Stated problem:
Substitute "midpoint" for "center point" in every entry below, keeping everything else unchanged and leaving out the pictures.

:::

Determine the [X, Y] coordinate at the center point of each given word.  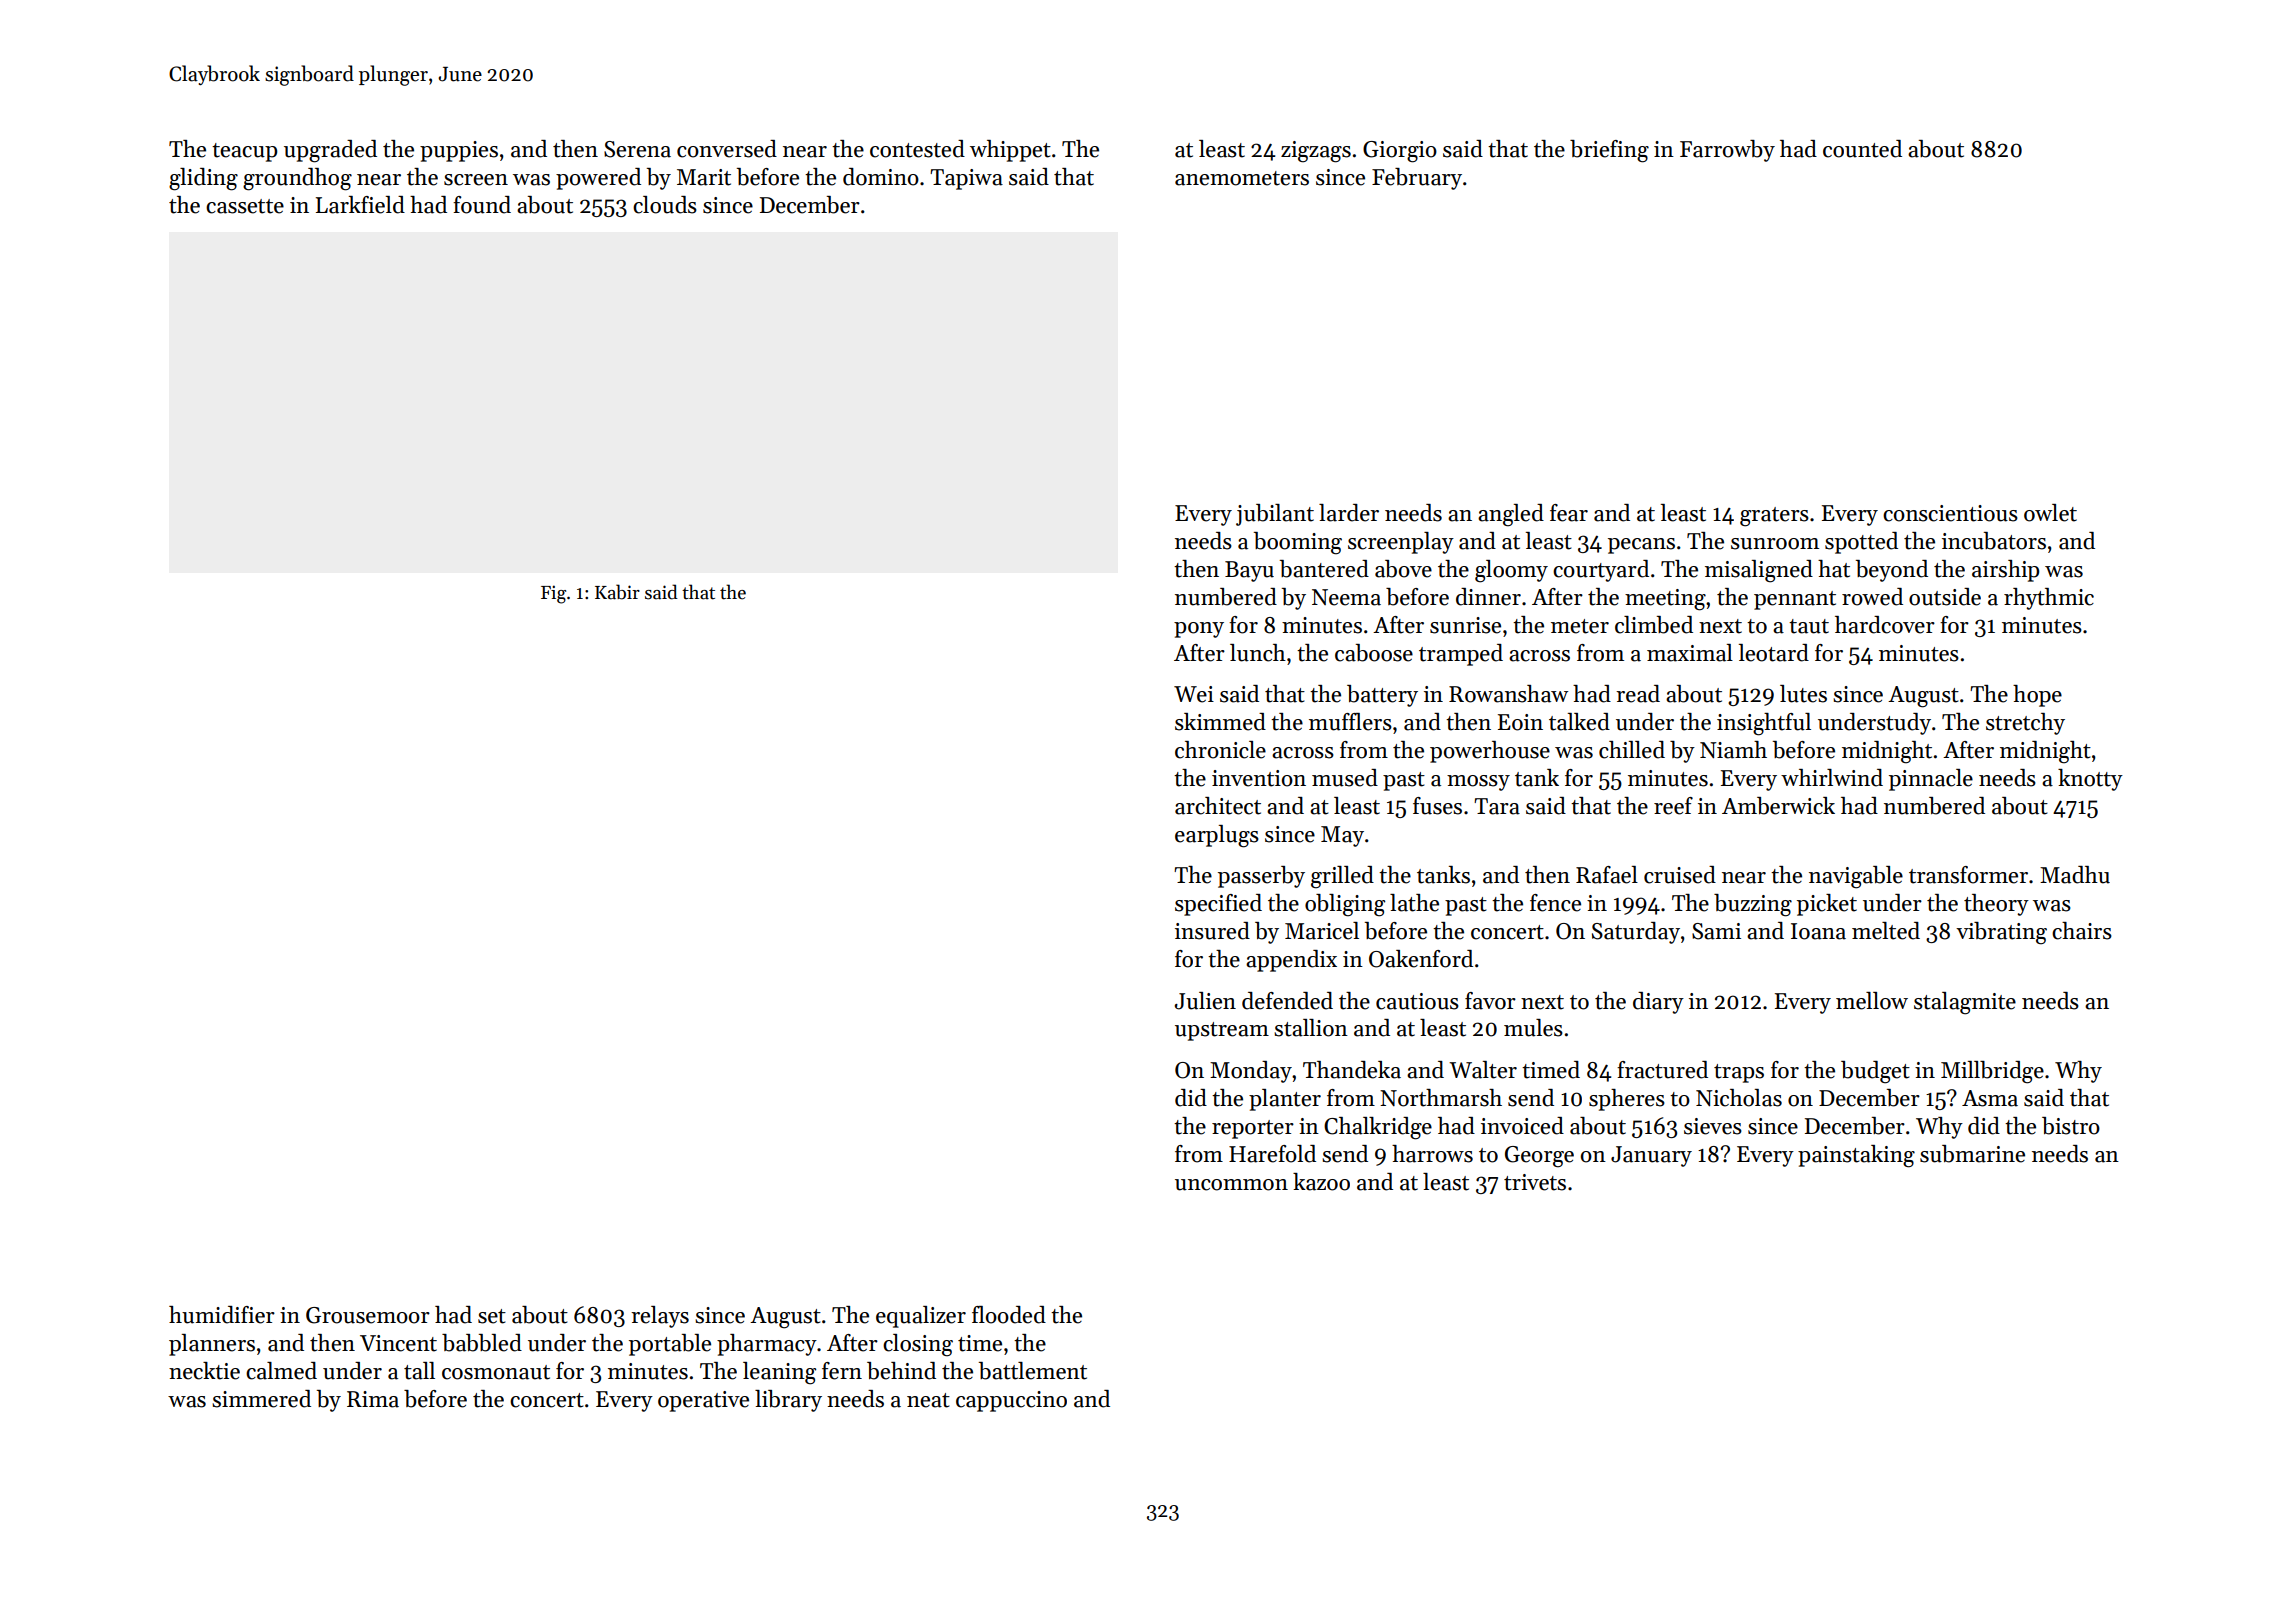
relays [660, 1317]
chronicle [1220, 750]
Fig [553, 594]
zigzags [1316, 152]
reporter [1253, 1129]
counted [1862, 149]
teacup [244, 152]
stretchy [2025, 724]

:::

Result of the task:
Determine the [X, Y] coordinate at the midpoint of each given word.  
relays [660, 1317]
chronicle [1220, 750]
Fig [553, 594]
zigzags [1316, 152]
reporter [1253, 1129]
counted [1862, 149]
teacup [244, 152]
stretchy [2025, 724]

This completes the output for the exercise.